Task requirements
Turn every line of the rows below into a numbered list, dropping any blank lines. Omit the pictures from your answer.

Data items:
================================

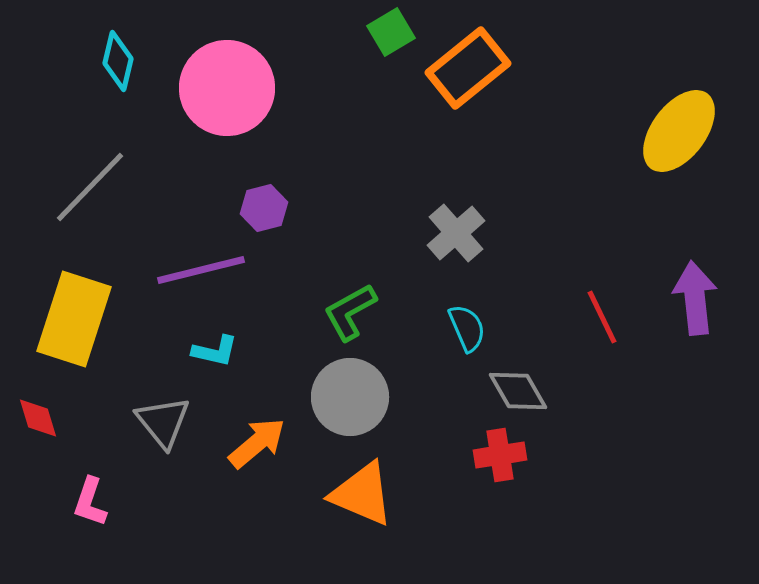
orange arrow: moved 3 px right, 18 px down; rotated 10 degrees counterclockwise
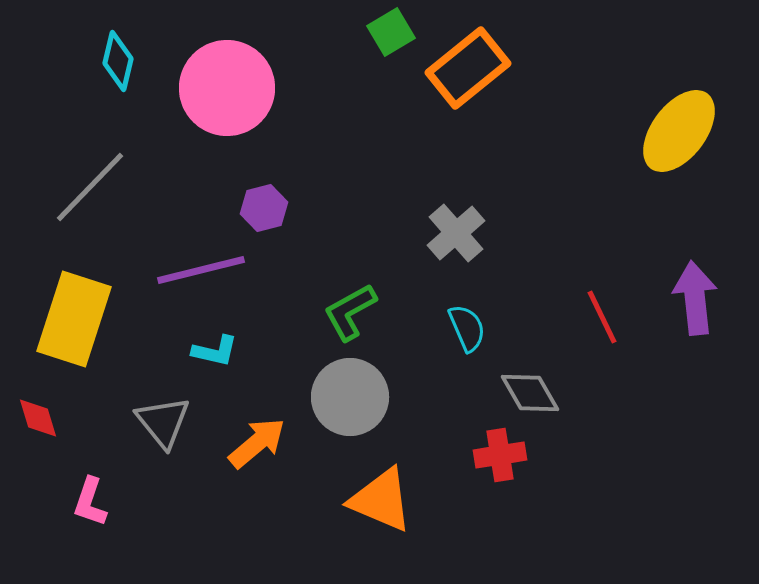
gray diamond: moved 12 px right, 2 px down
orange triangle: moved 19 px right, 6 px down
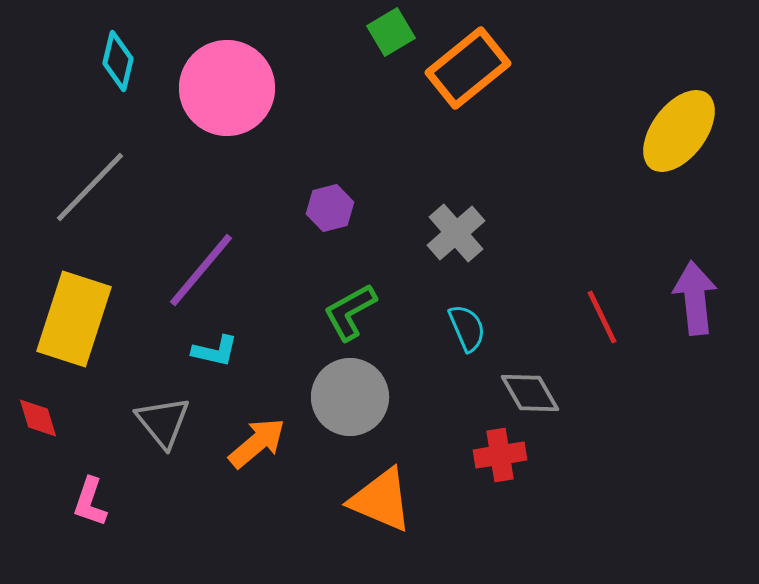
purple hexagon: moved 66 px right
purple line: rotated 36 degrees counterclockwise
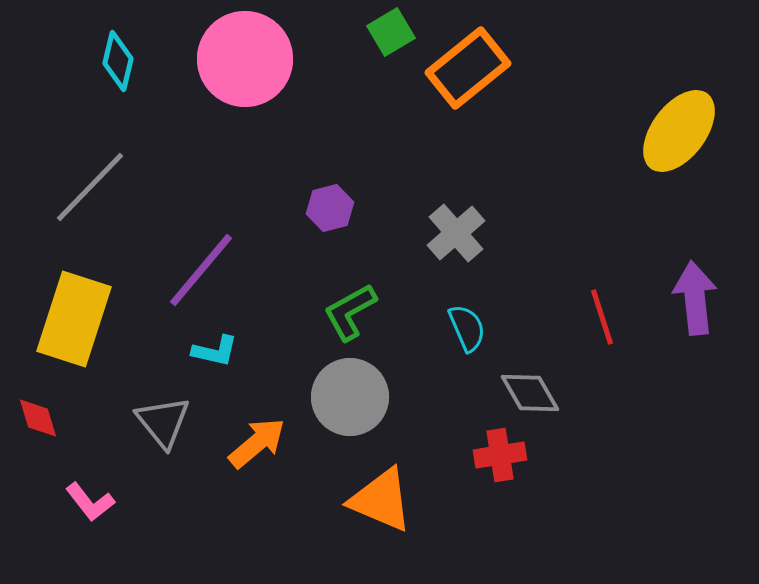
pink circle: moved 18 px right, 29 px up
red line: rotated 8 degrees clockwise
pink L-shape: rotated 57 degrees counterclockwise
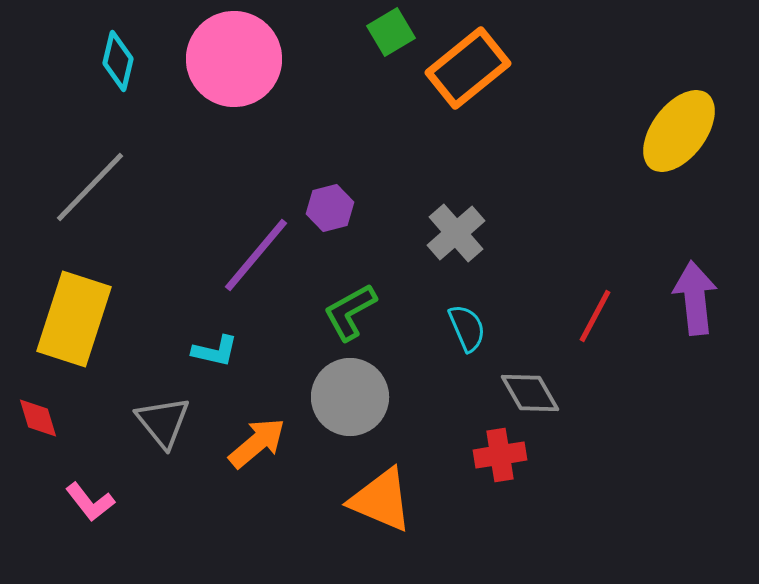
pink circle: moved 11 px left
purple line: moved 55 px right, 15 px up
red line: moved 7 px left, 1 px up; rotated 46 degrees clockwise
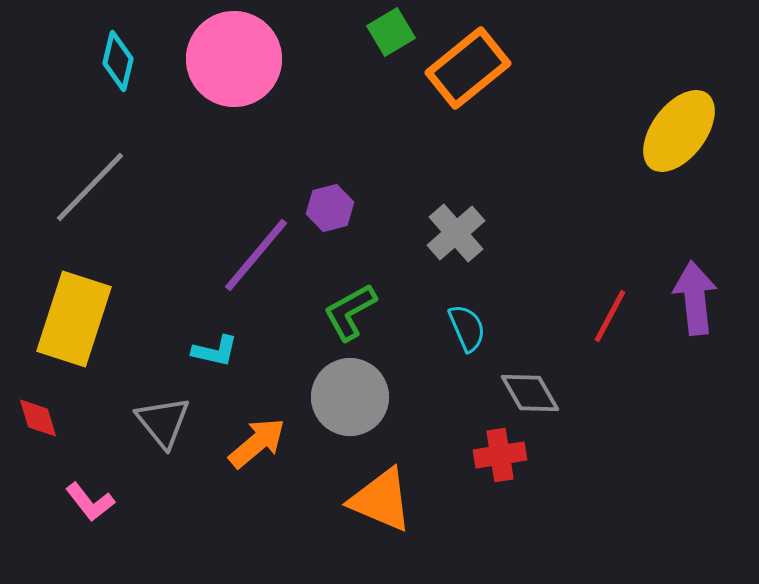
red line: moved 15 px right
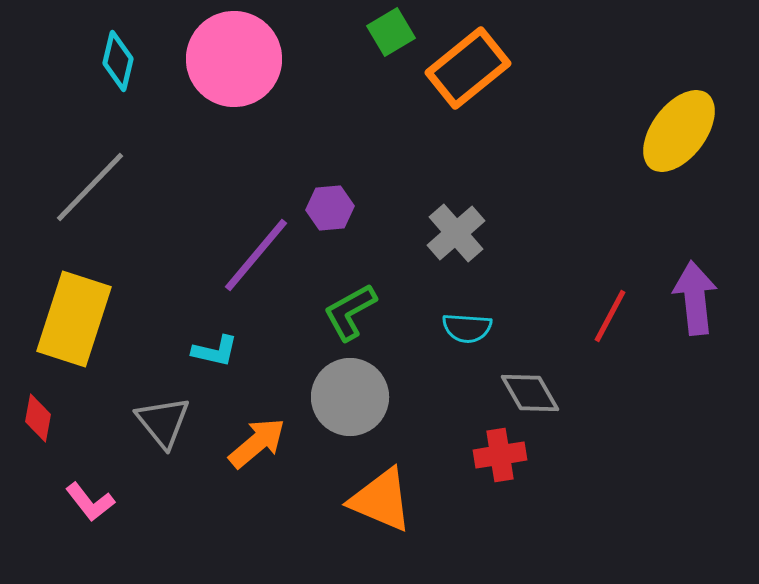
purple hexagon: rotated 9 degrees clockwise
cyan semicircle: rotated 117 degrees clockwise
red diamond: rotated 27 degrees clockwise
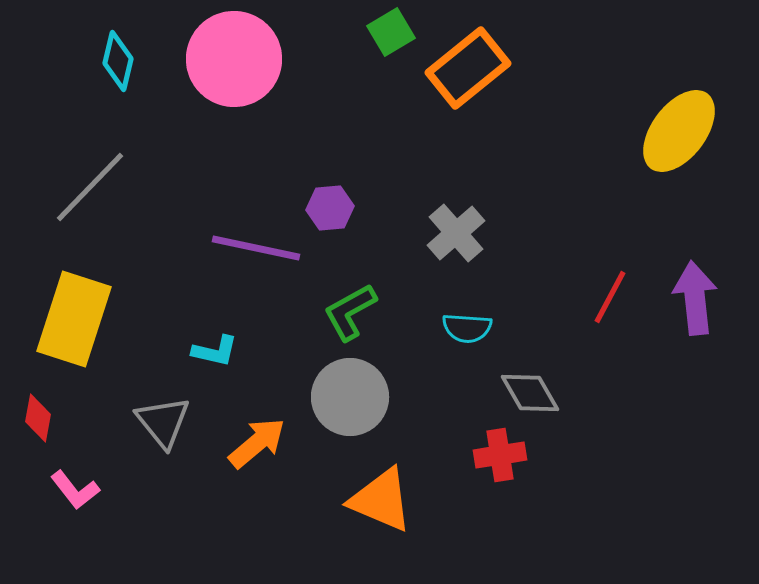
purple line: moved 7 px up; rotated 62 degrees clockwise
red line: moved 19 px up
pink L-shape: moved 15 px left, 12 px up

================================

The output
1. orange arrow: moved 3 px right, 18 px down; rotated 10 degrees counterclockwise
2. gray diamond: moved 12 px right, 2 px down
3. orange triangle: moved 19 px right, 6 px down
4. purple hexagon: moved 66 px right
5. purple line: rotated 36 degrees counterclockwise
6. pink circle: moved 18 px right, 29 px up
7. red line: rotated 8 degrees clockwise
8. pink L-shape: rotated 57 degrees counterclockwise
9. pink circle: moved 11 px left
10. purple line: moved 55 px right, 15 px up
11. red line: moved 7 px left, 1 px up; rotated 46 degrees clockwise
12. red line: moved 15 px right
13. purple hexagon: rotated 9 degrees clockwise
14. cyan semicircle: rotated 117 degrees clockwise
15. red diamond: rotated 27 degrees clockwise
16. purple line: moved 7 px up; rotated 62 degrees clockwise
17. red line: moved 19 px up
18. pink L-shape: moved 15 px left, 12 px up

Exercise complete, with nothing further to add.